Recorded data:
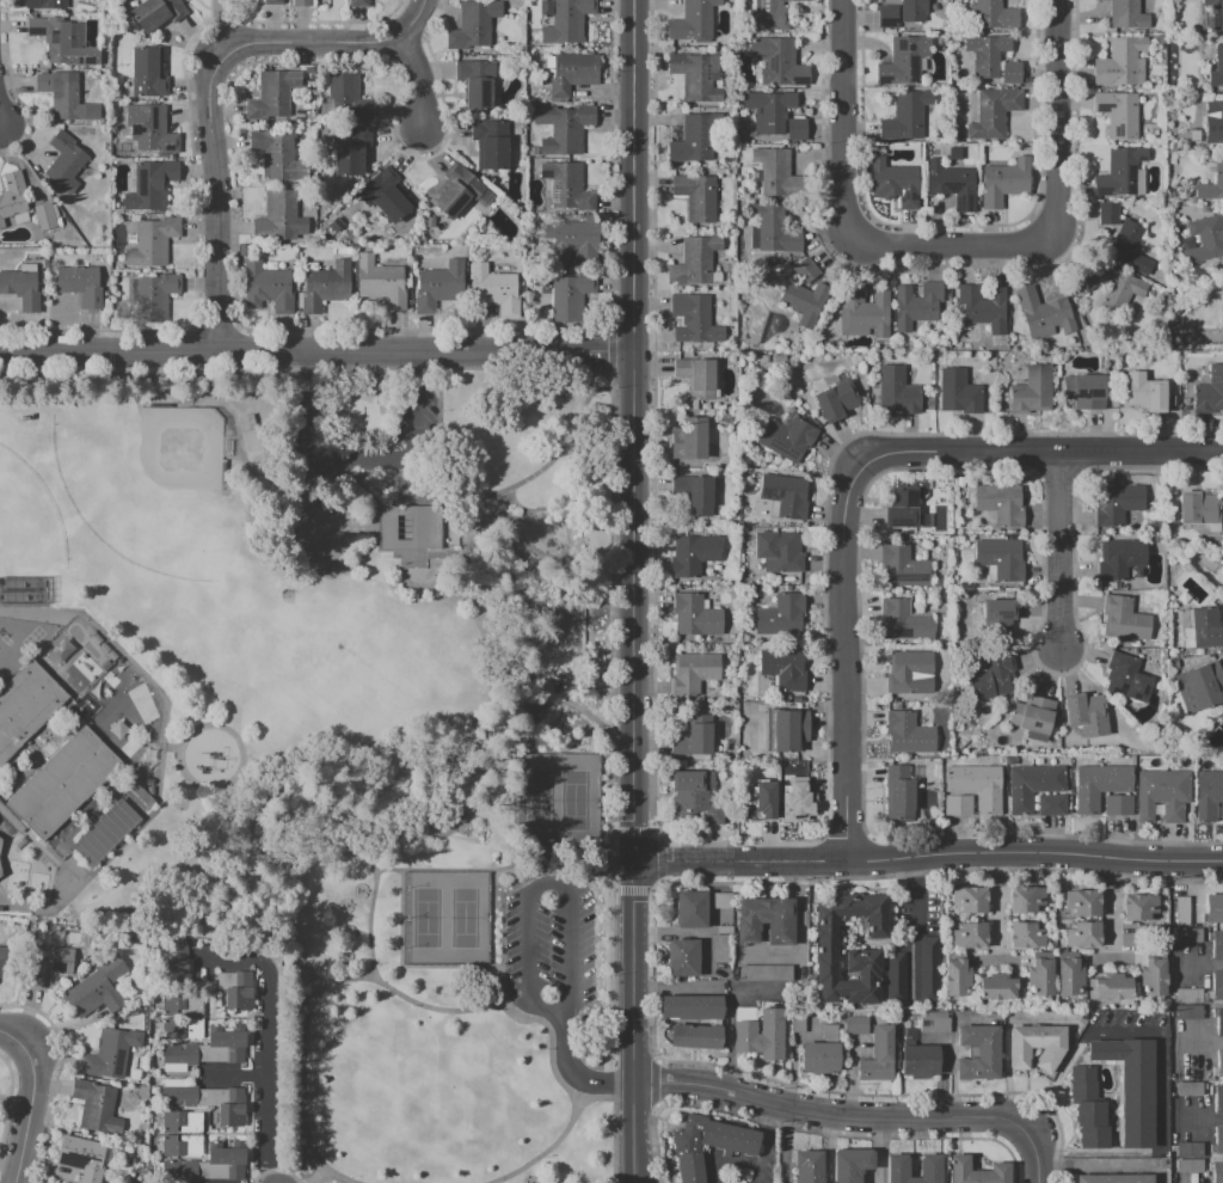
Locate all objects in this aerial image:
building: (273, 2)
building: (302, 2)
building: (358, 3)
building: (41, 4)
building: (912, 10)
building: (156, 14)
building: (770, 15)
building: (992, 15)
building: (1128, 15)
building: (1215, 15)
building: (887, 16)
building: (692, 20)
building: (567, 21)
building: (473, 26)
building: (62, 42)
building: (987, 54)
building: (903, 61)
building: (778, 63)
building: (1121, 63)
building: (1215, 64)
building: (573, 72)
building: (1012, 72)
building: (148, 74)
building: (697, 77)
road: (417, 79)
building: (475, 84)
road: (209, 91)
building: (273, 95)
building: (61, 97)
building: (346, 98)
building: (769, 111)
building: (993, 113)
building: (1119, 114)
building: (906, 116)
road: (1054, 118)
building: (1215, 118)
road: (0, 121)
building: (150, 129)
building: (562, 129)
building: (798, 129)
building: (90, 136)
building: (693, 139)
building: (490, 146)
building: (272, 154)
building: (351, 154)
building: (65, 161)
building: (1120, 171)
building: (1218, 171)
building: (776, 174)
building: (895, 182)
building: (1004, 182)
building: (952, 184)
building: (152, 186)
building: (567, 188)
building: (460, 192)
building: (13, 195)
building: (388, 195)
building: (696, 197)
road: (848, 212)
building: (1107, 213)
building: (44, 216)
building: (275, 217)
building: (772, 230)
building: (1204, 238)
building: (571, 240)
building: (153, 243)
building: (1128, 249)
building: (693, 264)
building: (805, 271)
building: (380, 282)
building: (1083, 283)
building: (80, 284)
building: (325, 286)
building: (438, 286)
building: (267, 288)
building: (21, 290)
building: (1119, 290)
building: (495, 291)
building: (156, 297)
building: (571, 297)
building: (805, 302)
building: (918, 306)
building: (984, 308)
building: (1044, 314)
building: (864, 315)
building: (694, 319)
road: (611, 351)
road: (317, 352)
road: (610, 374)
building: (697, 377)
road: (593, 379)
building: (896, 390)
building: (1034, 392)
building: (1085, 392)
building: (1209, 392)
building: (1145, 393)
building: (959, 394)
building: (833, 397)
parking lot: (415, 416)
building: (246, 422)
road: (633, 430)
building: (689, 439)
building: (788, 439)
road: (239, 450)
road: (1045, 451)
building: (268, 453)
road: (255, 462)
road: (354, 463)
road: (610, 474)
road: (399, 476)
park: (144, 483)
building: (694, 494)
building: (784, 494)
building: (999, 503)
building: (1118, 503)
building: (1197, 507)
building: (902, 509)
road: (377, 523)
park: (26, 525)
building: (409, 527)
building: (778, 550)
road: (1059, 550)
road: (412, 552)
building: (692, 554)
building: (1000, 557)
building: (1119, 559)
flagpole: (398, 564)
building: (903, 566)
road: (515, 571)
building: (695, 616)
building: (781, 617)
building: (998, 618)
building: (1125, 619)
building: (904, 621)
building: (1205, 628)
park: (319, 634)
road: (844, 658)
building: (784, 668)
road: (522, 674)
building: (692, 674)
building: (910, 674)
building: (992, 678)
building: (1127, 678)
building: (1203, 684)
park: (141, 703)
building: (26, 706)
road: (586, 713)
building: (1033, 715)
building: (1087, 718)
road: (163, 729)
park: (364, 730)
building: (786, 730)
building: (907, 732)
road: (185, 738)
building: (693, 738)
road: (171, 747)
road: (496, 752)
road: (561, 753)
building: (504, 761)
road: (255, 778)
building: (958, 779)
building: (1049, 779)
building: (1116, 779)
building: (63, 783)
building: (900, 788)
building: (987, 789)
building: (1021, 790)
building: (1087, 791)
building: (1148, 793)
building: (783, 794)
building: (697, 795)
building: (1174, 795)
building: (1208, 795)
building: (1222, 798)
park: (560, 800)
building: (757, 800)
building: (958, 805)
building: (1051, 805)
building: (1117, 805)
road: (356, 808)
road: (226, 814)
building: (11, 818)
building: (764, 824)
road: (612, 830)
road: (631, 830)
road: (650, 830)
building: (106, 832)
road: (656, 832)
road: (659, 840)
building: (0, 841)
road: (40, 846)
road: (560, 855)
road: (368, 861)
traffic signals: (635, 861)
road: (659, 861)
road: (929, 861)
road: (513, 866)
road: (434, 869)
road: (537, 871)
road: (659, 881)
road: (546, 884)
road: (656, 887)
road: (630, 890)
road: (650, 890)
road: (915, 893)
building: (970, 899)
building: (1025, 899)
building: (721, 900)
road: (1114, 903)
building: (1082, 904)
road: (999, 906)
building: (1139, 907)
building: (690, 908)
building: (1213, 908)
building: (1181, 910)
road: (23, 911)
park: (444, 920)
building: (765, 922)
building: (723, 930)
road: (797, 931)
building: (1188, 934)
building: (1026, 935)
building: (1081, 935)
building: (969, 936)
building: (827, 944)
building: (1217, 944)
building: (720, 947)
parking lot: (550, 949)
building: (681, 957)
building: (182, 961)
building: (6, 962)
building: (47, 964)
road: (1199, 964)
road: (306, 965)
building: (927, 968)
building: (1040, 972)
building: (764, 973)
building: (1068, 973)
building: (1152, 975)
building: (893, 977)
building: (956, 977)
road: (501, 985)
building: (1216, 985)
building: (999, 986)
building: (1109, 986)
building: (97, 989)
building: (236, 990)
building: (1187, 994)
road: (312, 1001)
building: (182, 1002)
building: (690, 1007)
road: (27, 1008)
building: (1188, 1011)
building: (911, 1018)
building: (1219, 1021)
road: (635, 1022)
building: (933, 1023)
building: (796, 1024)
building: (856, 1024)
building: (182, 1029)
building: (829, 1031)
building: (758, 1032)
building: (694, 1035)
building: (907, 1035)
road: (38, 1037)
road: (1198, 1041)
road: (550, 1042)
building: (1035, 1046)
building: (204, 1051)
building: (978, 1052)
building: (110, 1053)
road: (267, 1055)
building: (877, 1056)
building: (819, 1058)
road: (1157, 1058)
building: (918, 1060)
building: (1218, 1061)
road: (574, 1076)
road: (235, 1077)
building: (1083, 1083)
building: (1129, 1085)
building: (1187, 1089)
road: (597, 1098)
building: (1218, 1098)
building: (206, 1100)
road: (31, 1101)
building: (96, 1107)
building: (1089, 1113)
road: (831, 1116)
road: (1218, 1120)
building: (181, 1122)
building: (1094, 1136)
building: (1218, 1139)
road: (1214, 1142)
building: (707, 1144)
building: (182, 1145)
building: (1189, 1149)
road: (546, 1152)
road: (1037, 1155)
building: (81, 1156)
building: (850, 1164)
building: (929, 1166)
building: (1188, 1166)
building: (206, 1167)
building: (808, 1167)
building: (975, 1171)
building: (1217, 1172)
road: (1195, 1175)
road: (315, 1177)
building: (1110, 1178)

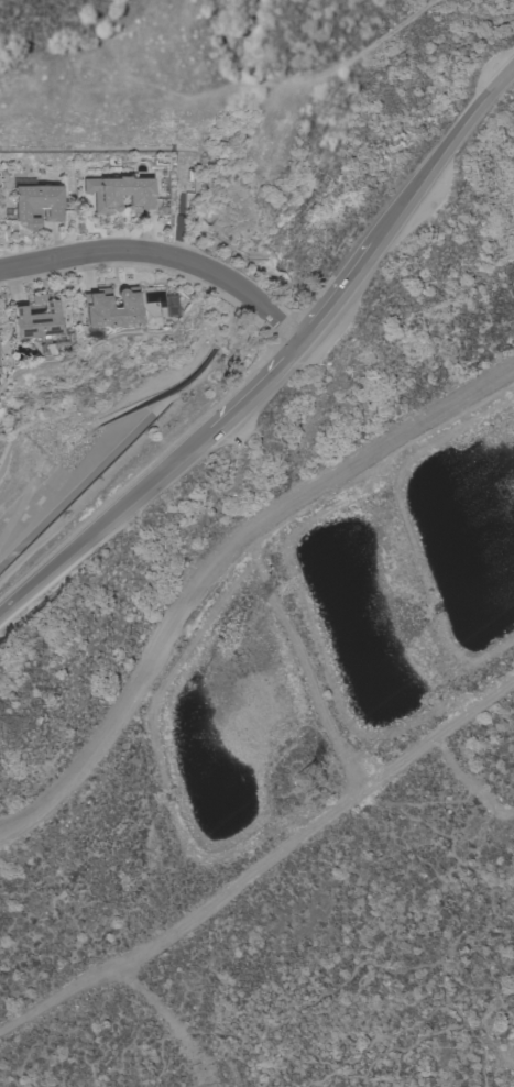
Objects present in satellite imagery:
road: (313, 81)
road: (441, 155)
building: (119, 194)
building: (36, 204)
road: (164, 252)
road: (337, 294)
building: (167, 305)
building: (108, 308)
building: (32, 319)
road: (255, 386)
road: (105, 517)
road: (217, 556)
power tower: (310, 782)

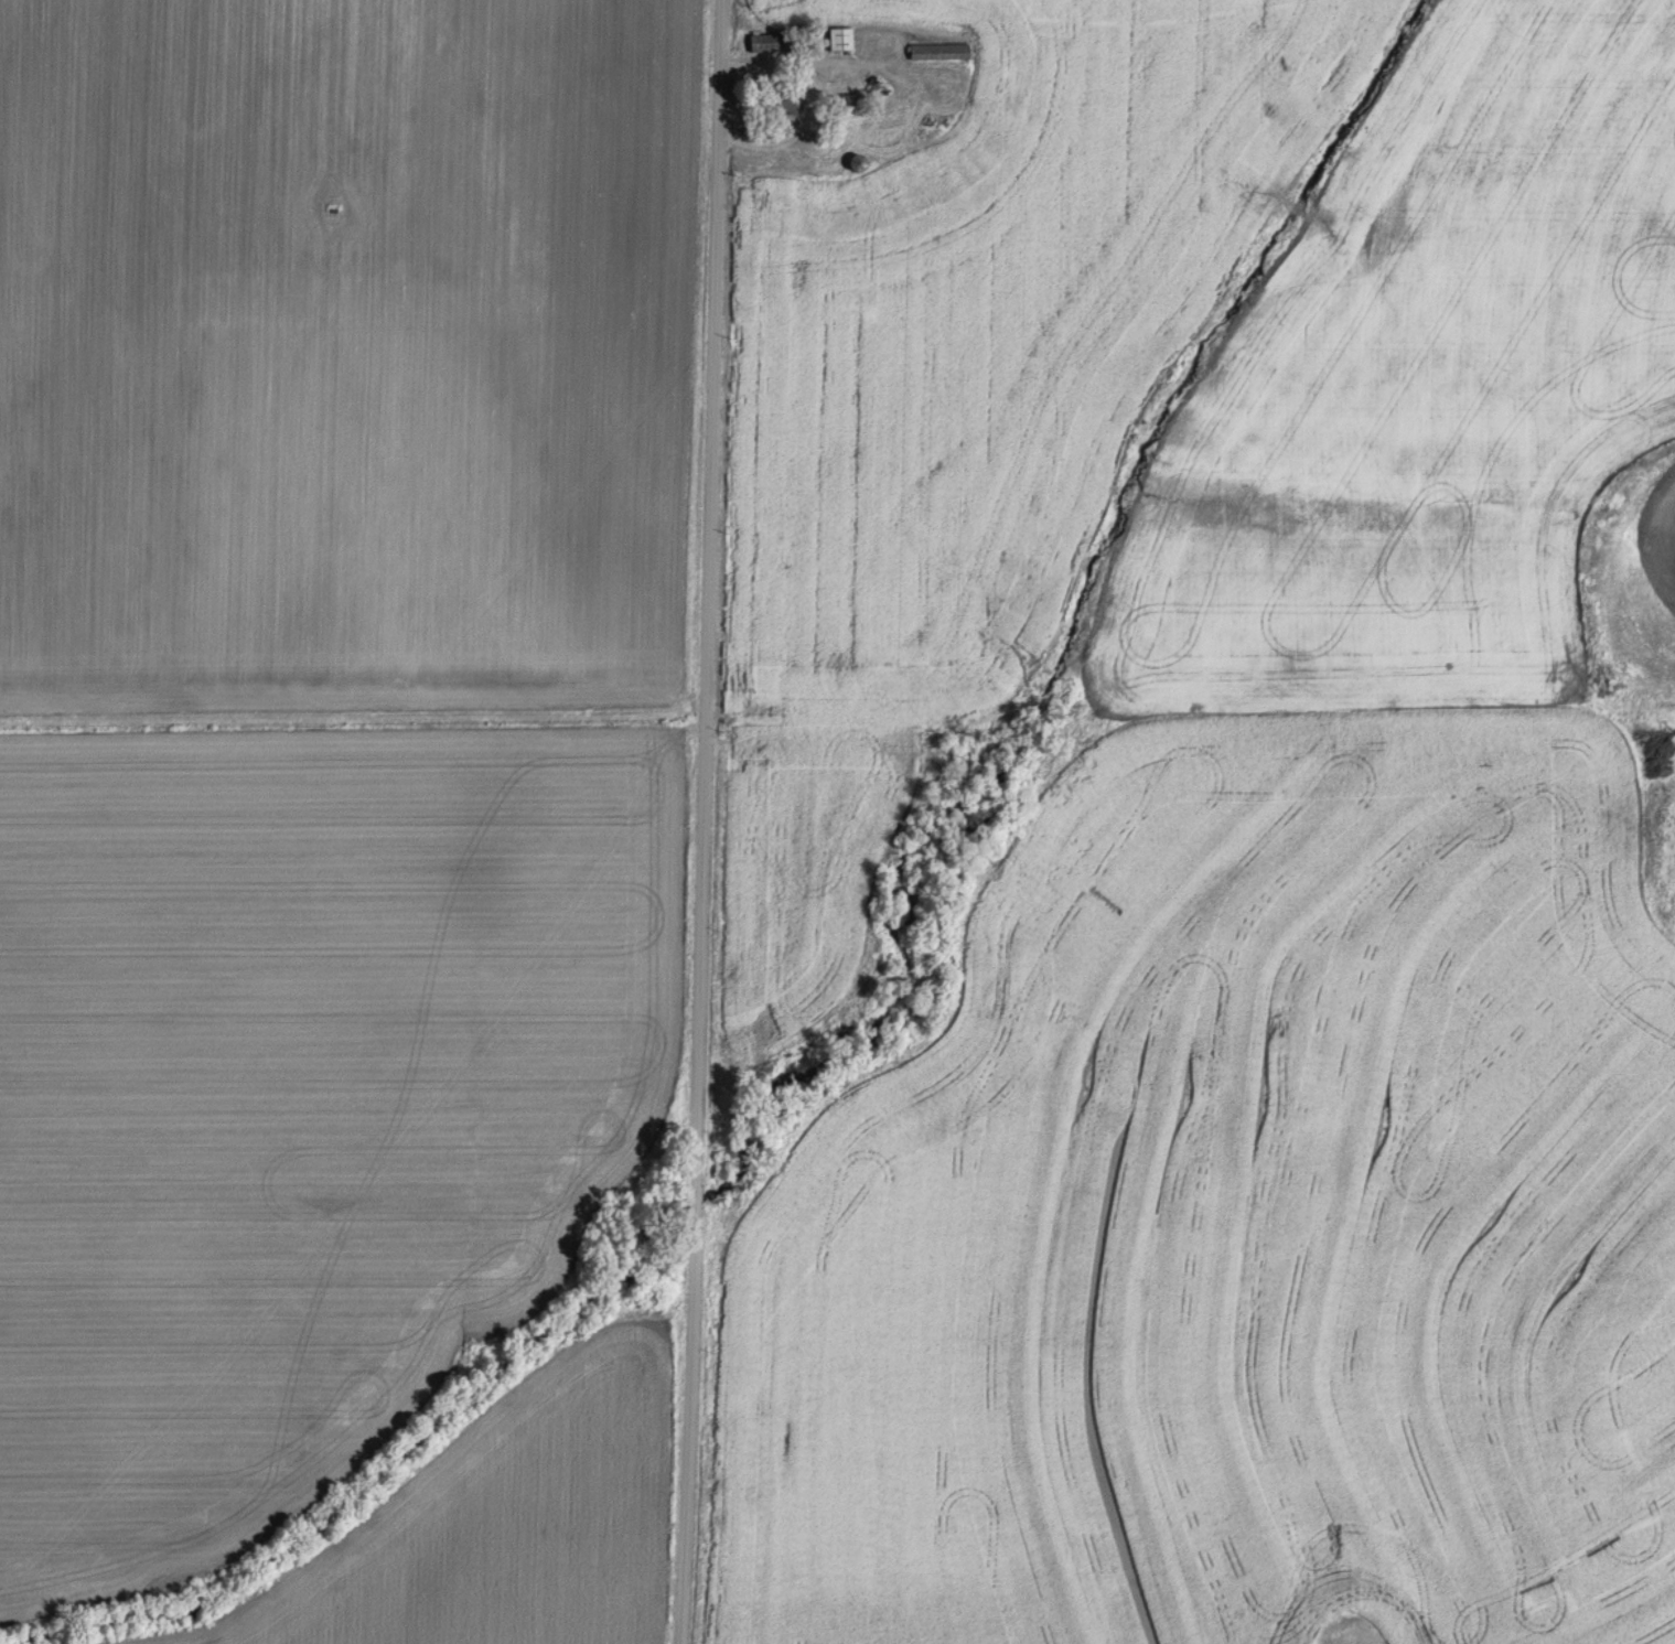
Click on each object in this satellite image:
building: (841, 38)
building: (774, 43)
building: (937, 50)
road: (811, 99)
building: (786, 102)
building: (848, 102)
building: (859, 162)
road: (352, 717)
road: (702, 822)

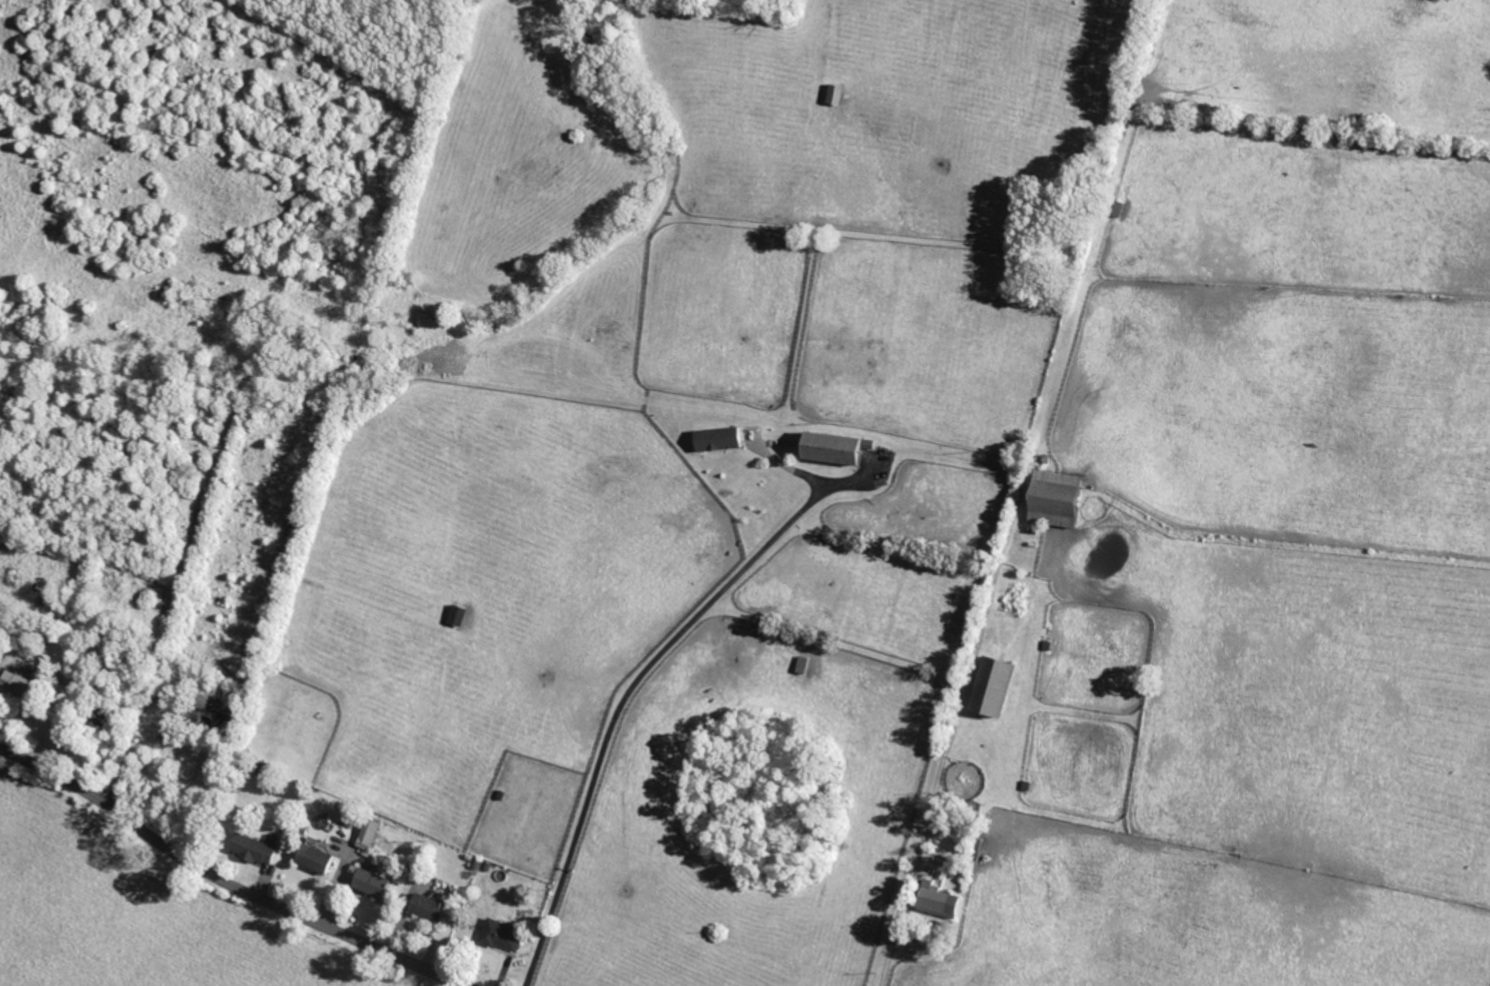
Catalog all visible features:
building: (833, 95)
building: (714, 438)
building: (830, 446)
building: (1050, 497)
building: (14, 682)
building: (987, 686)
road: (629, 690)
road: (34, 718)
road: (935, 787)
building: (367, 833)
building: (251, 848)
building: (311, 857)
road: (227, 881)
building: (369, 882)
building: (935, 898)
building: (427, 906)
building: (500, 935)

_What the exercise asks:_
Retrieve every line above holding the word "satellite".

_Answer section:_
Objects present in satellite imagery:
Click on each object in this satellite image:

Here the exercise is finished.